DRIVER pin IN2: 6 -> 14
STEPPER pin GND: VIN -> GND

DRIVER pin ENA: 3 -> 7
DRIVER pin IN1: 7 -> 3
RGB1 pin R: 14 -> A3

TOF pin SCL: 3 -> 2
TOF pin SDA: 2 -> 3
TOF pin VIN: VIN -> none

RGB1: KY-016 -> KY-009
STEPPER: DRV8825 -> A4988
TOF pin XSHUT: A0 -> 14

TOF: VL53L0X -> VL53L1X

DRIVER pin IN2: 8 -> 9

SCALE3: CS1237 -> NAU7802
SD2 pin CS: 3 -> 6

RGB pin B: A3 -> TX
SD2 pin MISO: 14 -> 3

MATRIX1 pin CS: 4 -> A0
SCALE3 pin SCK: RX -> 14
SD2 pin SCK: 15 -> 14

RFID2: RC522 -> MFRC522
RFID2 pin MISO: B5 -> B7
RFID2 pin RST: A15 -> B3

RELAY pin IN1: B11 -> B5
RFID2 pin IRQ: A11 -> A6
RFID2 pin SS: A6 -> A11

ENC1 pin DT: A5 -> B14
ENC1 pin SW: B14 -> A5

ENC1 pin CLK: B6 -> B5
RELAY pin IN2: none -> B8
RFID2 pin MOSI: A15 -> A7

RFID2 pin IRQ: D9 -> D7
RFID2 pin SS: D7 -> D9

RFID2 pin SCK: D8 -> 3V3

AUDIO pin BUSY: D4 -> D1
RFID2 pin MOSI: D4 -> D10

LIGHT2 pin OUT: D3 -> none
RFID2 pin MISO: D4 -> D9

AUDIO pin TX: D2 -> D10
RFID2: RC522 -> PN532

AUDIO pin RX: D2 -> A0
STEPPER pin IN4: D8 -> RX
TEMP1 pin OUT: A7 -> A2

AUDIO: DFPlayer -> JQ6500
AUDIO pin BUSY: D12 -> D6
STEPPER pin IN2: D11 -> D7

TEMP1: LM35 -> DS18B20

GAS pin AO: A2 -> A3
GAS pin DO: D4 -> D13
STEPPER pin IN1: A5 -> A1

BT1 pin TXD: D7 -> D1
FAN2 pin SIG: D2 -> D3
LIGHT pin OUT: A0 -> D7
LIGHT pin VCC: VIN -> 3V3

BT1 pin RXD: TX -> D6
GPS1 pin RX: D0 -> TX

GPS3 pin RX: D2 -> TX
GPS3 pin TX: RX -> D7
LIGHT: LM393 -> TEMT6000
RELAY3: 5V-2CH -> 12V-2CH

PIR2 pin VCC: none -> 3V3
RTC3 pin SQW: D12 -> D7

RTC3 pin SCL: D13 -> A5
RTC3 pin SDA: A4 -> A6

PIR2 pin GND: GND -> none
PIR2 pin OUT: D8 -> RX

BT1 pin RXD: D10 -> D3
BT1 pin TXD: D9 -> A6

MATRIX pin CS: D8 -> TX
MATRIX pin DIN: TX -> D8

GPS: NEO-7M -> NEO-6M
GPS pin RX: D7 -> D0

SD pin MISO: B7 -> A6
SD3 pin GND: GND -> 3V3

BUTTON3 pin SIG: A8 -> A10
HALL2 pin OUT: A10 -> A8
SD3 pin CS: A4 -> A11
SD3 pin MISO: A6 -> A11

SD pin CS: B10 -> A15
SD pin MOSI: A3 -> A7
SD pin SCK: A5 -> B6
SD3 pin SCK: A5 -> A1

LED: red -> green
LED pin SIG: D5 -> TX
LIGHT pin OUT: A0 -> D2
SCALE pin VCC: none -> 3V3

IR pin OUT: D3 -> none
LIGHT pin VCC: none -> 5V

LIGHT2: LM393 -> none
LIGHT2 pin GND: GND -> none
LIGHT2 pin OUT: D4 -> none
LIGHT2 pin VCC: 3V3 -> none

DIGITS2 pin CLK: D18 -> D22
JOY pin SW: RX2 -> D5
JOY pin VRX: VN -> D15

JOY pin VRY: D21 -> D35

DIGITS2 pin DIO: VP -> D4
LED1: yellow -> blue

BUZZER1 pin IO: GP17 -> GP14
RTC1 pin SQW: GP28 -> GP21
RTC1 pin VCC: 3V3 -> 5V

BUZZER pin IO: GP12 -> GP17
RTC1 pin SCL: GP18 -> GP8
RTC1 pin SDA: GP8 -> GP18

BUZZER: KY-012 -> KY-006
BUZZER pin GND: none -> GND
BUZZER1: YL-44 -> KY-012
================================
THE PROBLEM
The response should reproduce every entry above exactly.

RESPONSE
DRIVER pin IN2: 6 -> 14
STEPPER pin GND: VIN -> GND

DRIVER pin ENA: 3 -> 7
DRIVER pin IN1: 7 -> 3
RGB1 pin R: 14 -> A3

TOF pin SCL: 3 -> 2
TOF pin SDA: 2 -> 3
TOF pin VIN: VIN -> none

RGB1: KY-016 -> KY-009
STEPPER: DRV8825 -> A4988
TOF pin XSHUT: A0 -> 14

TOF: VL53L0X -> VL53L1X

DRIVER pin IN2: 8 -> 9

SCALE3: CS1237 -> NAU7802
SD2 pin CS: 3 -> 6

RGB pin B: A3 -> TX
SD2 pin MISO: 14 -> 3

MATRIX1 pin CS: 4 -> A0
SCALE3 pin SCK: RX -> 14
SD2 pin SCK: 15 -> 14

RFID2: RC522 -> MFRC522
RFID2 pin MISO: B5 -> B7
RFID2 pin RST: A15 -> B3

RELAY pin IN1: B11 -> B5
RFID2 pin IRQ: A11 -> A6
RFID2 pin SS: A6 -> A11

ENC1 pin DT: A5 -> B14
ENC1 pin SW: B14 -> A5

ENC1 pin CLK: B6 -> B5
RELAY pin IN2: none -> B8
RFID2 pin MOSI: A15 -> A7

RFID2 pin IRQ: D9 -> D7
RFID2 pin SS: D7 -> D9

RFID2 pin SCK: D8 -> 3V3

AUDIO pin BUSY: D4 -> D1
RFID2 pin MOSI: D4 -> D10

LIGHT2 pin OUT: D3 -> none
RFID2 pin MISO: D4 -> D9

AUDIO pin TX: D2 -> D10
RFID2: RC522 -> PN532

AUDIO pin RX: D2 -> A0
STEPPER pin IN4: D8 -> RX
TEMP1 pin OUT: A7 -> A2

AUDIO: DFPlayer -> JQ6500
AUDIO pin BUSY: D12 -> D6
STEPPER pin IN2: D11 -> D7

TEMP1: LM35 -> DS18B20

GAS pin AO: A2 -> A3
GAS pin DO: D4 -> D13
STEPPER pin IN1: A5 -> A1

BT1 pin TXD: D7 -> D1
FAN2 pin SIG: D2 -> D3
LIGHT pin OUT: A0 -> D7
LIGHT pin VCC: VIN -> 3V3

BT1 pin RXD: TX -> D6
GPS1 pin RX: D0 -> TX

GPS3 pin RX: D2 -> TX
GPS3 pin TX: RX -> D7
LIGHT: LM393 -> TEMT6000
RELAY3: 5V-2CH -> 12V-2CH

PIR2 pin VCC: none -> 3V3
RTC3 pin SQW: D12 -> D7

RTC3 pin SCL: D13 -> A5
RTC3 pin SDA: A4 -> A6

PIR2 pin GND: GND -> none
PIR2 pin OUT: D8 -> RX

BT1 pin RXD: D10 -> D3
BT1 pin TXD: D9 -> A6

MATRIX pin CS: D8 -> TX
MATRIX pin DIN: TX -> D8

GPS: NEO-7M -> NEO-6M
GPS pin RX: D7 -> D0

SD pin MISO: B7 -> A6
SD3 pin GND: GND -> 3V3

BUTTON3 pin SIG: A8 -> A10
HALL2 pin OUT: A10 -> A8
SD3 pin CS: A4 -> A11
SD3 pin MISO: A6 -> A11

SD pin CS: B10 -> A15
SD pin MOSI: A3 -> A7
SD pin SCK: A5 -> B6
SD3 pin SCK: A5 -> A1

LED: red -> green
LED pin SIG: D5 -> TX
LIGHT pin OUT: A0 -> D2
SCALE pin VCC: none -> 3V3

IR pin OUT: D3 -> none
LIGHT pin VCC: none -> 5V

LIGHT2: LM393 -> none
LIGHT2 pin GND: GND -> none
LIGHT2 pin OUT: D4 -> none
LIGHT2 pin VCC: 3V3 -> none

DIGITS2 pin CLK: D18 -> D22
JOY pin SW: RX2 -> D5
JOY pin VRX: VN -> D15

JOY pin VRY: D21 -> D35

DIGITS2 pin DIO: VP -> D4
LED1: yellow -> blue

BUZZER1 pin IO: GP17 -> GP14
RTC1 pin SQW: GP28 -> GP21
RTC1 pin VCC: 3V3 -> 5V

BUZZER pin IO: GP12 -> GP17
RTC1 pin SCL: GP18 -> GP8
RTC1 pin SDA: GP8 -> GP18

BUZZER: KY-012 -> KY-006
BUZZER pin GND: none -> GND
BUZZER1: YL-44 -> KY-012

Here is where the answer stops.